> _Exercise_
Scan the lines below for the string "szary" and copy every one that has it.

> _Extracted material_
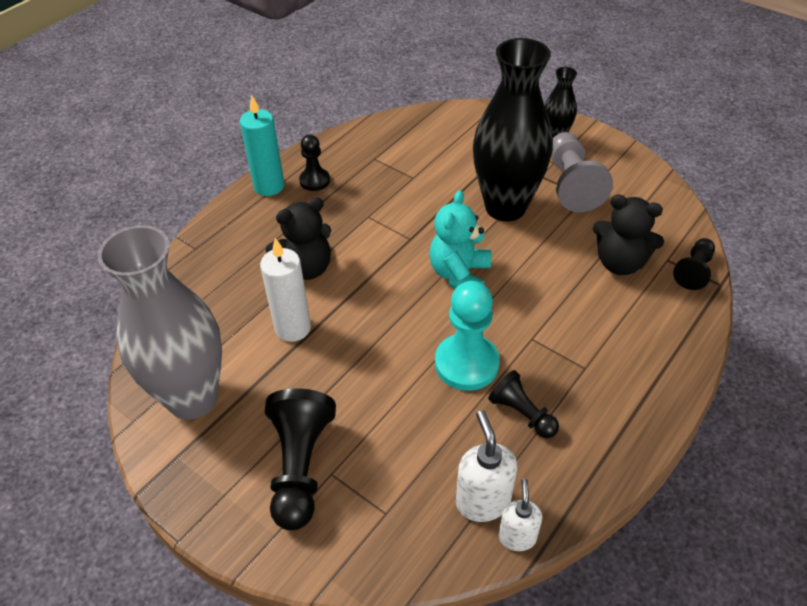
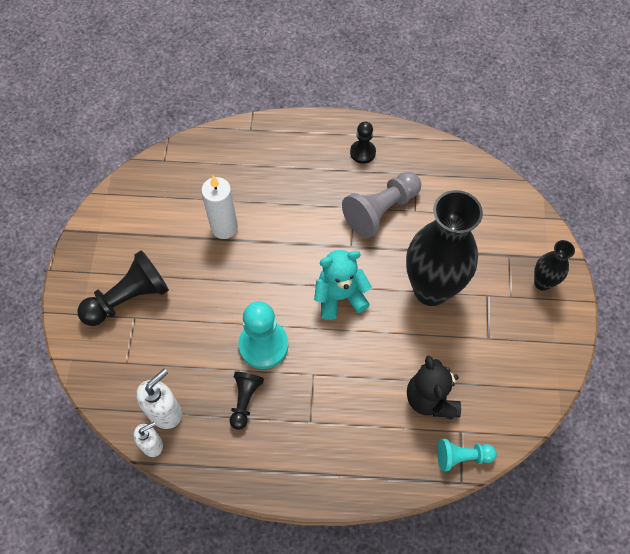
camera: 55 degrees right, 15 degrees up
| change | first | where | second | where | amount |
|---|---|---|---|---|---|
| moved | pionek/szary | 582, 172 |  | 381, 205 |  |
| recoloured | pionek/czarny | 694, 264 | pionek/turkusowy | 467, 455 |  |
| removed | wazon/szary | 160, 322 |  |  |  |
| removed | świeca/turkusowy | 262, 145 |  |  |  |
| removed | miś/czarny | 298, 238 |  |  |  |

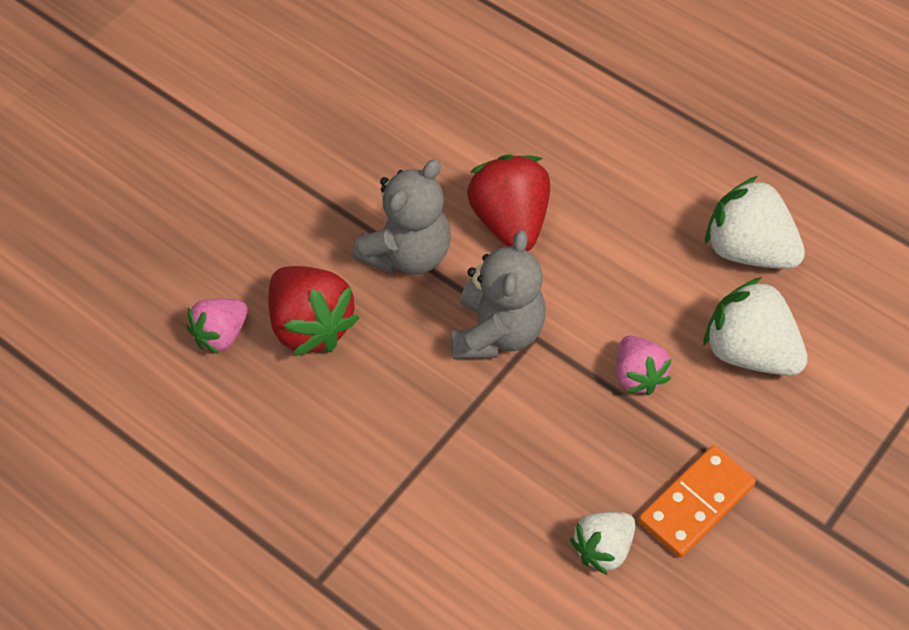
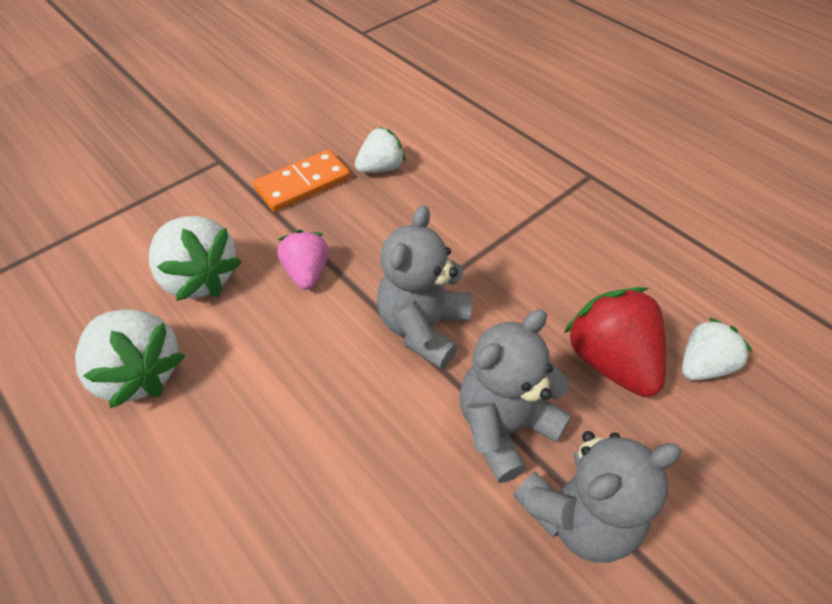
camera: 170 degrees left, 5 degrees down
| change | first | where | second | where | amount |
|---|---|---|---|---|---|
| added |  |  | miś/szary | 597, 497 |  |
| recoloured | truskawka/różowy | 217, 326 | truskawka/biały | 717, 348 |  |
| removed | truskawka/czerwony | 508, 202 |  |  |  |

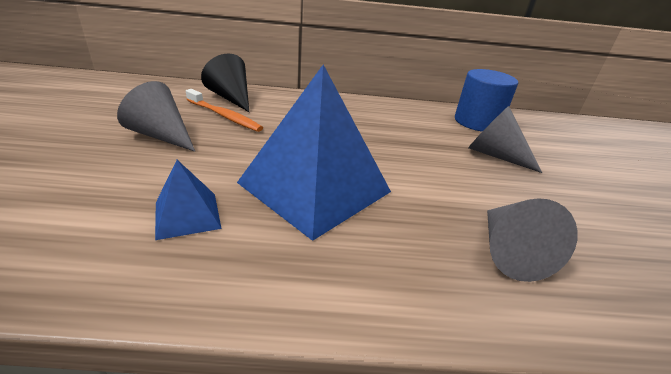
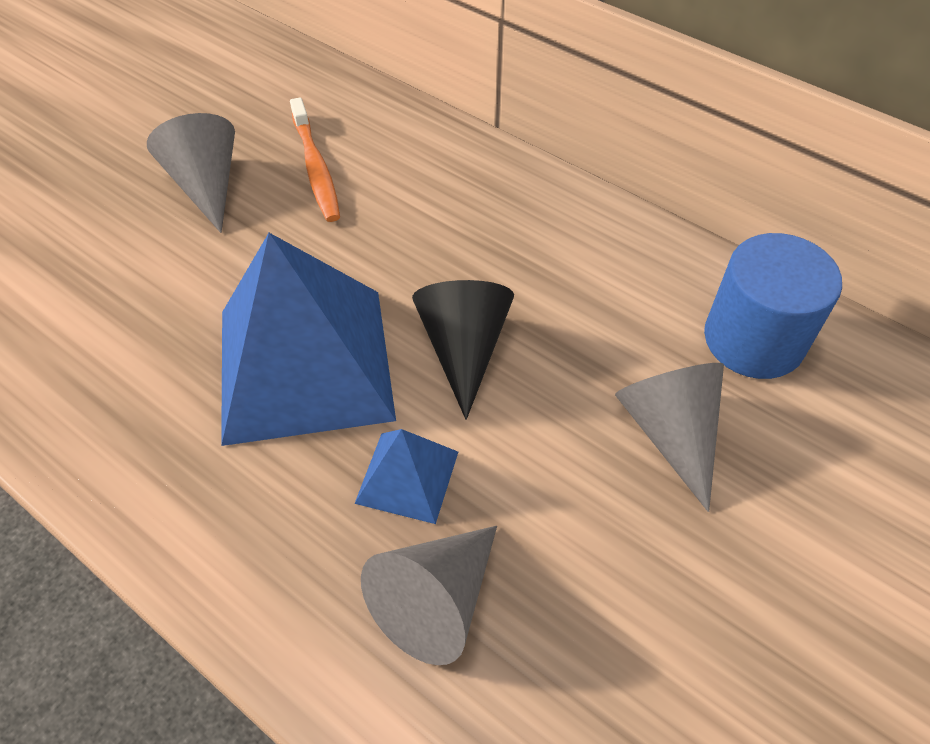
camera: 40 degrees right, 20 degrees up
| change | first | where | second | where | amount |
|---|---|---|---|---|---|
| moved | piramida/niebieski | 188, 200 |  | 406, 476 |  |
| moved | stożek/czarny | 225, 82 |  | 463, 350 |  |

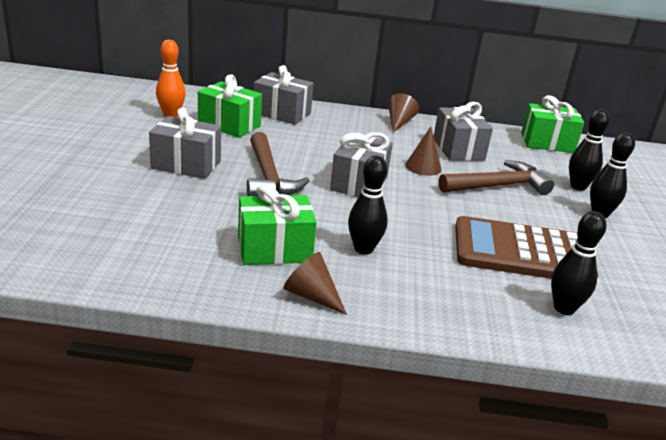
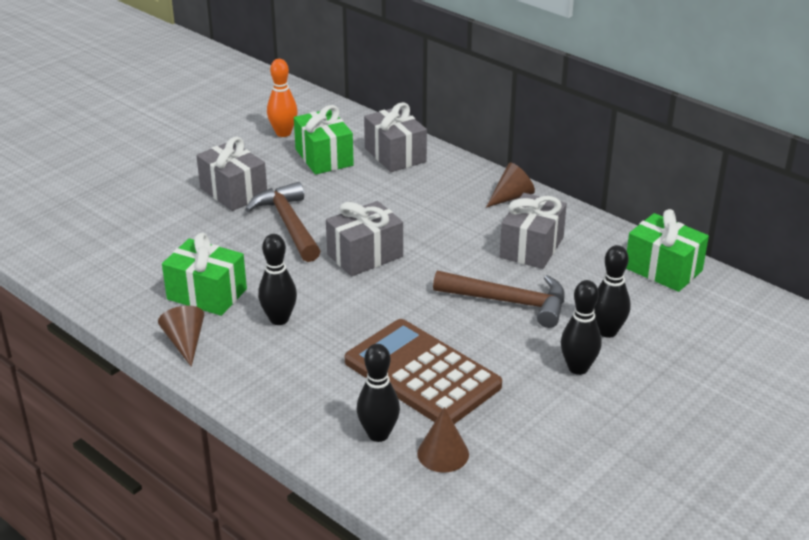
camera: 40 degrees right, 5 degrees up
| change | first | where | second | where | amount |
|---|---|---|---|---|---|
| turned | młotek/brązowy | 278, 164 |  | 282, 222 | 135 degrees clockwise |
| moved | stożek/brązowy | 423, 151 |  | 443, 440 |  |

> _Your response_
| moved | pionek/szary | 582, 172 |  | 381, 205 |  |
| removed | wazon/szary | 160, 322 |  |  |  |
| added |  |  | miś/szary | 597, 497 |  |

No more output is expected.